Within the records below, reproduce without change the lines from the line that has "cyan star: (1593, 446) -> (906, 312), moved" through the line that has "green semicircle: (1475, 1199)", and only those.

┌─ Supplied records

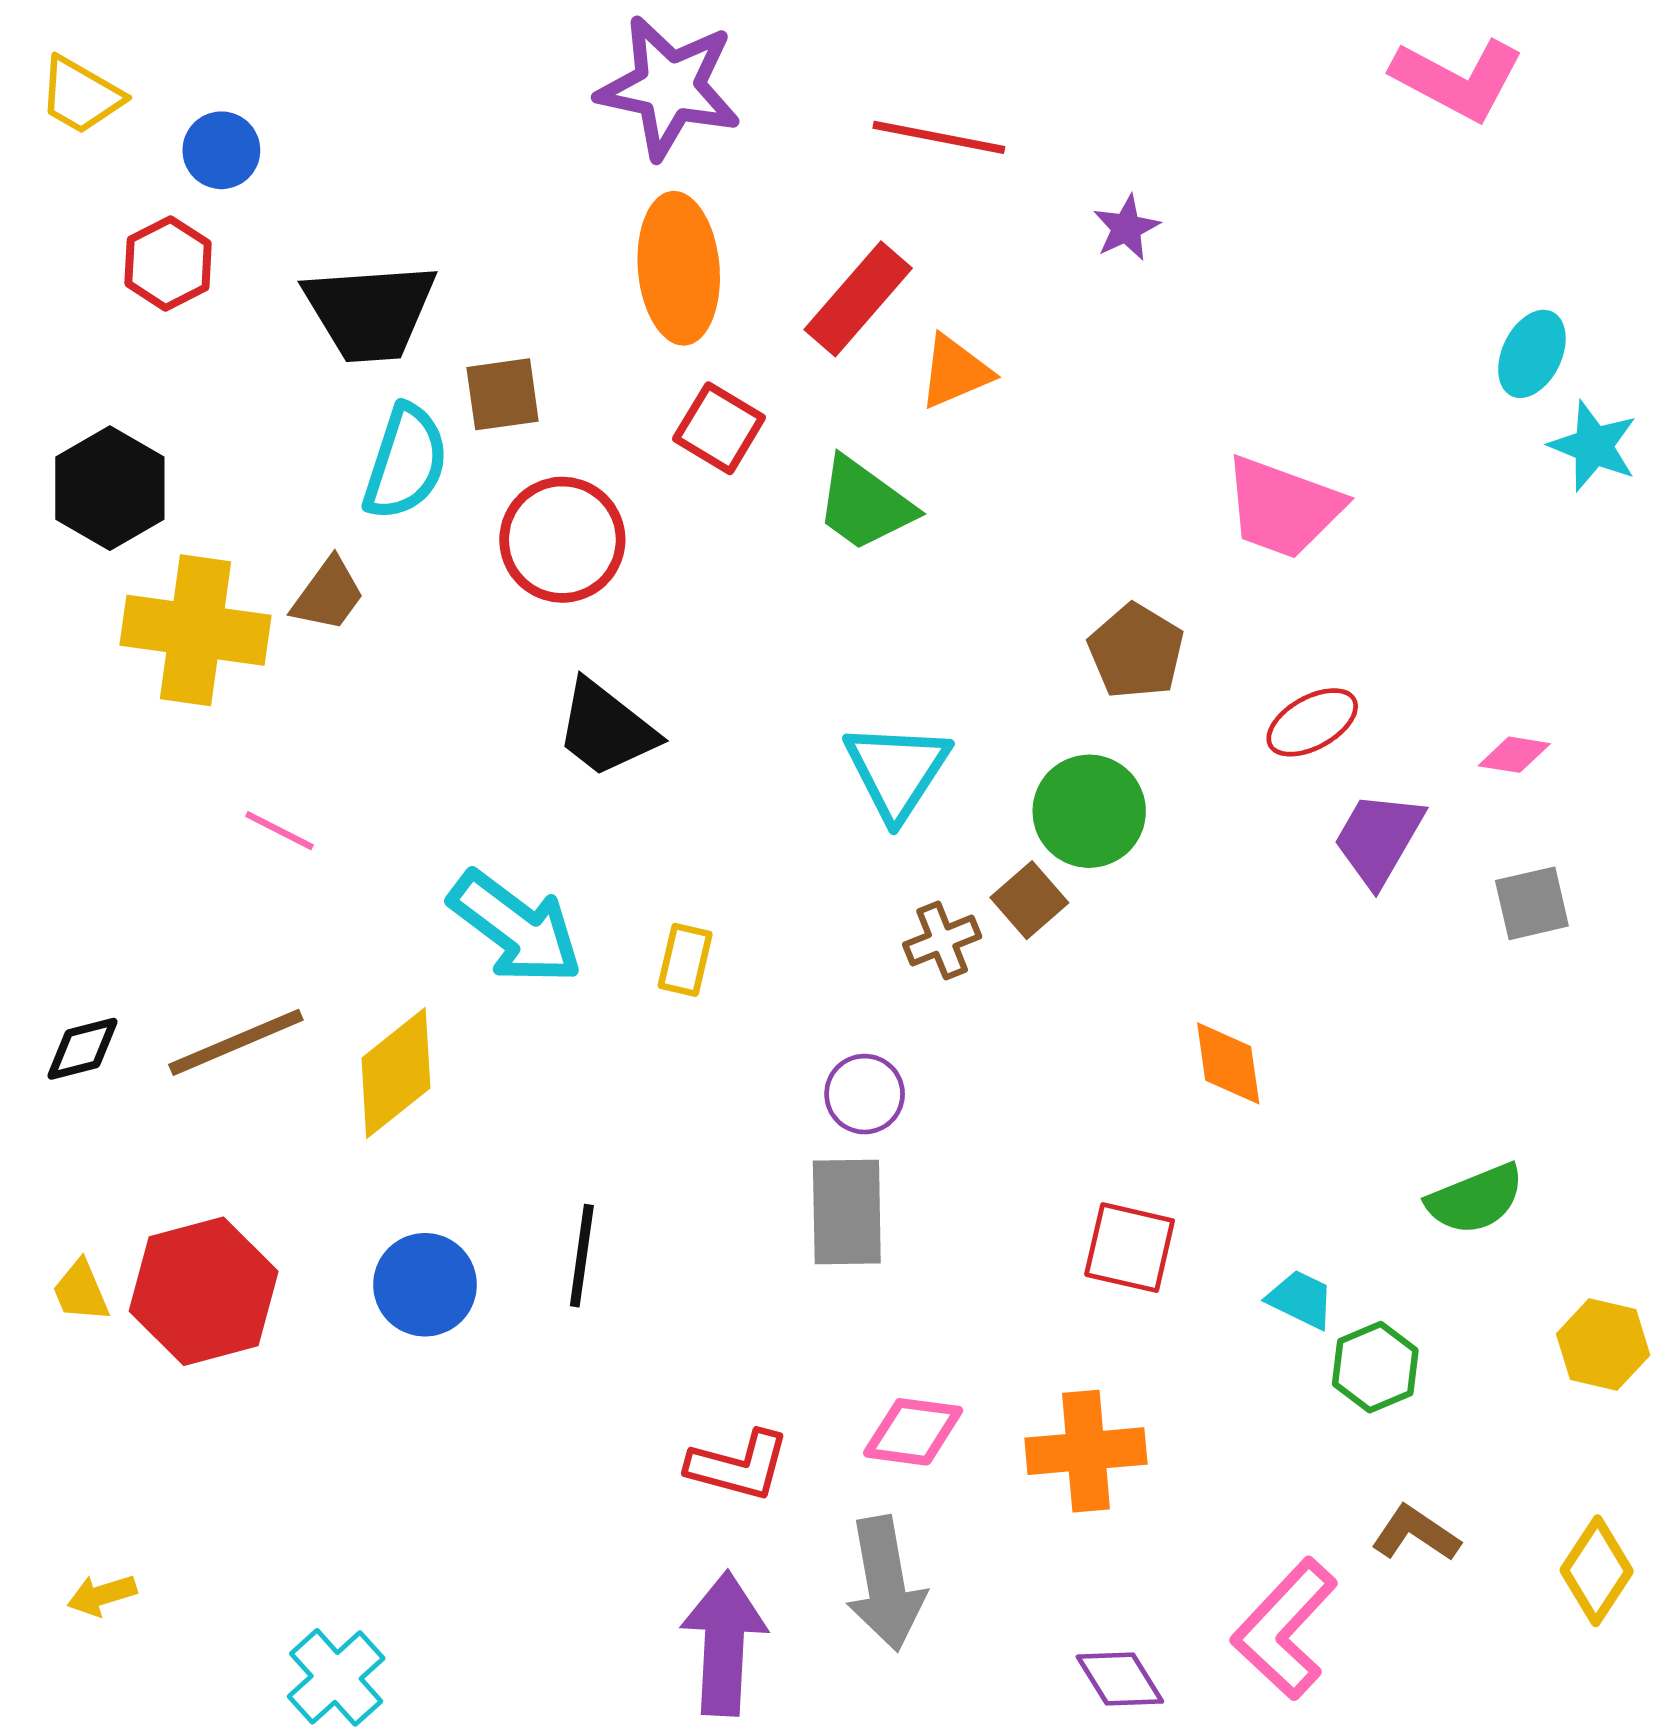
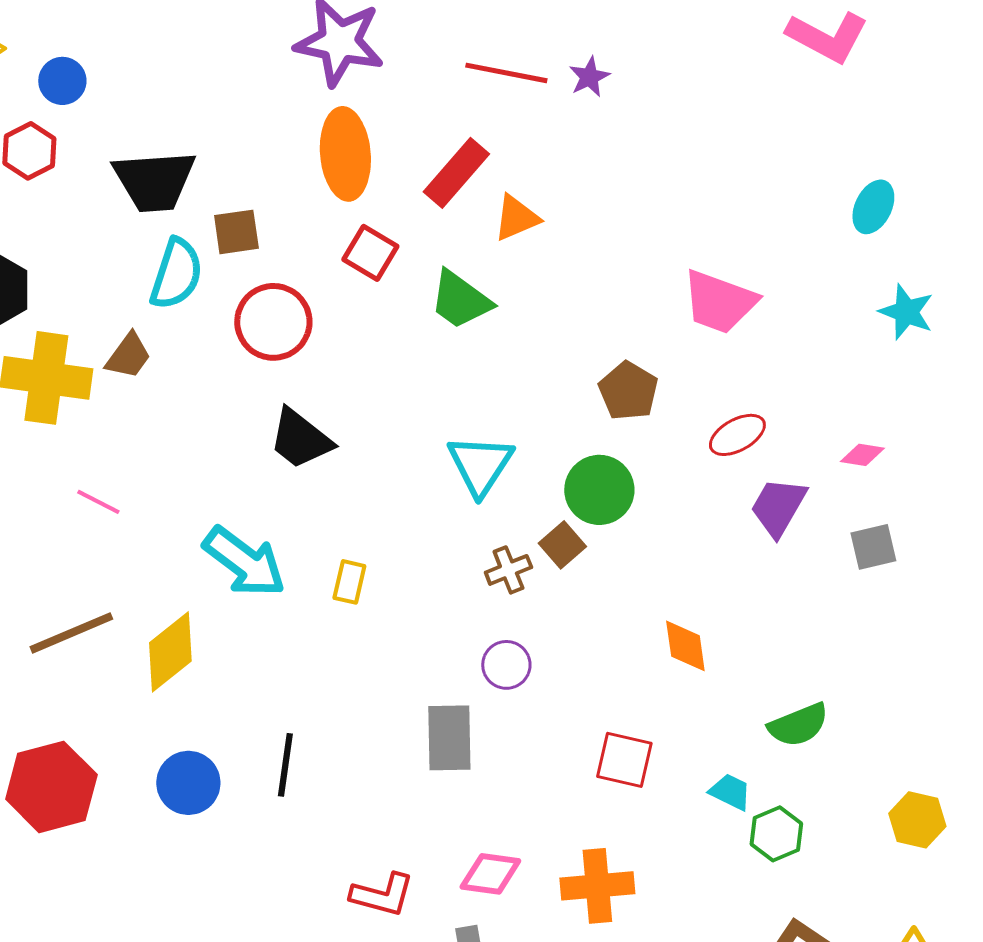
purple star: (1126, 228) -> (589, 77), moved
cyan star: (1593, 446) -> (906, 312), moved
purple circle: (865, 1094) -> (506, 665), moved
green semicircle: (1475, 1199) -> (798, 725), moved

└─
┌─ Supplied records

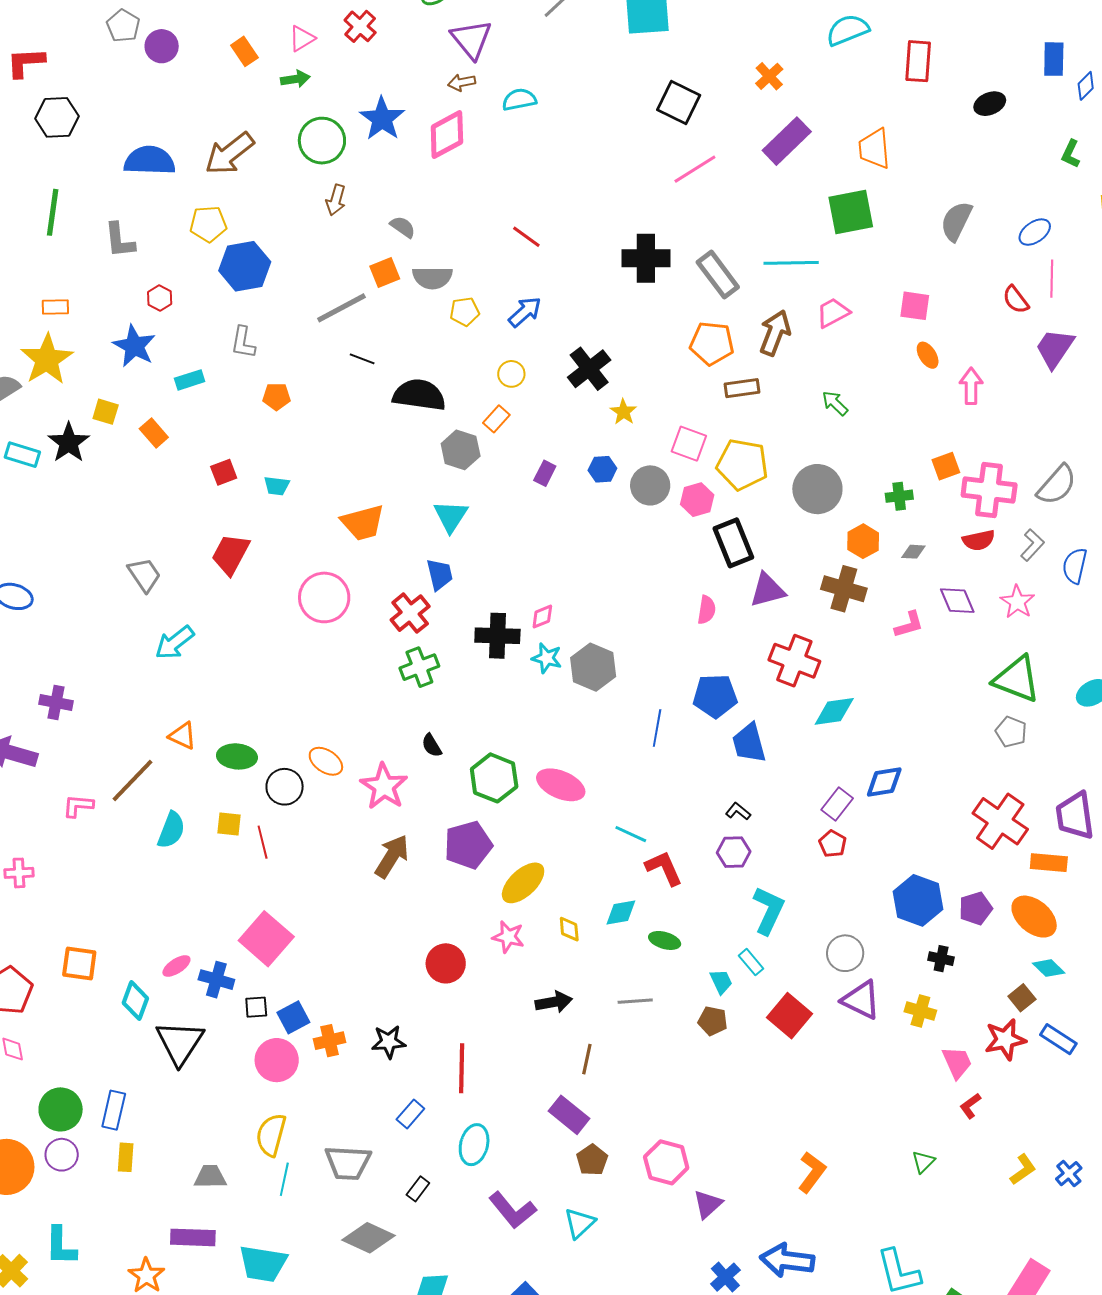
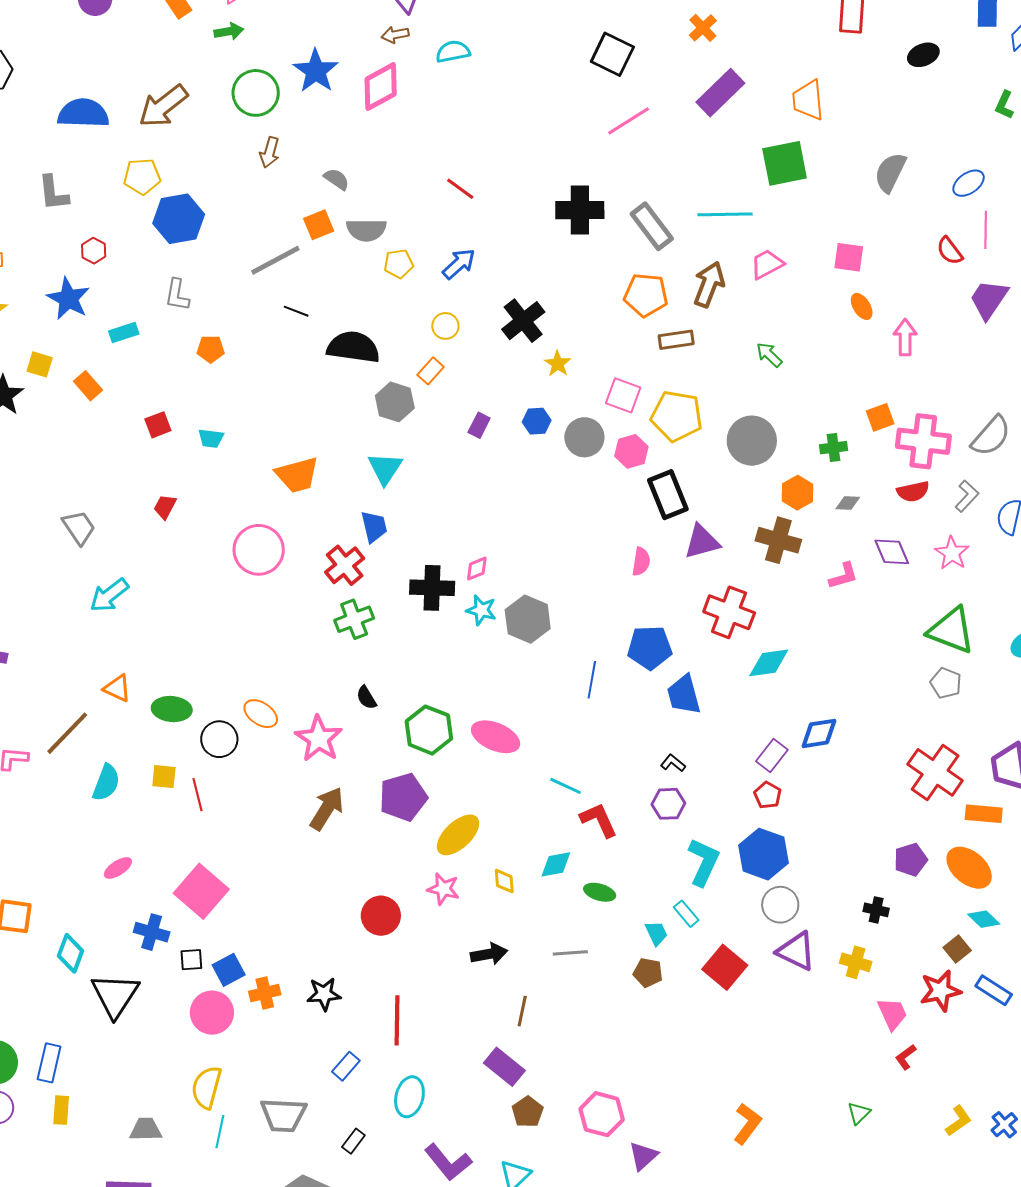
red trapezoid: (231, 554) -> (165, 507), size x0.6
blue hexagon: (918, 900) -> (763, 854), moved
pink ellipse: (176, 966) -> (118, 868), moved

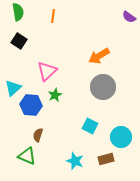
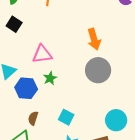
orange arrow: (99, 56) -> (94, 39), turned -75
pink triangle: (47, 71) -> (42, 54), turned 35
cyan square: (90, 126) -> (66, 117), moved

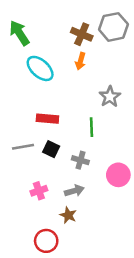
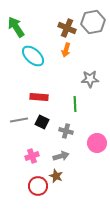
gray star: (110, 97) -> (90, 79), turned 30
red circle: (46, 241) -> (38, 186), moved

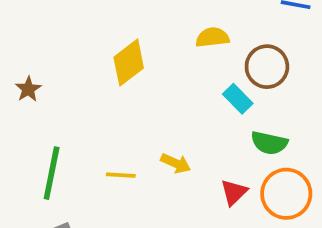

└─

Task solution:
cyan star: (1593, 446) -> (906, 312), moved
purple circle: (865, 1094) -> (506, 665), moved
green semicircle: (1475, 1199) -> (798, 725), moved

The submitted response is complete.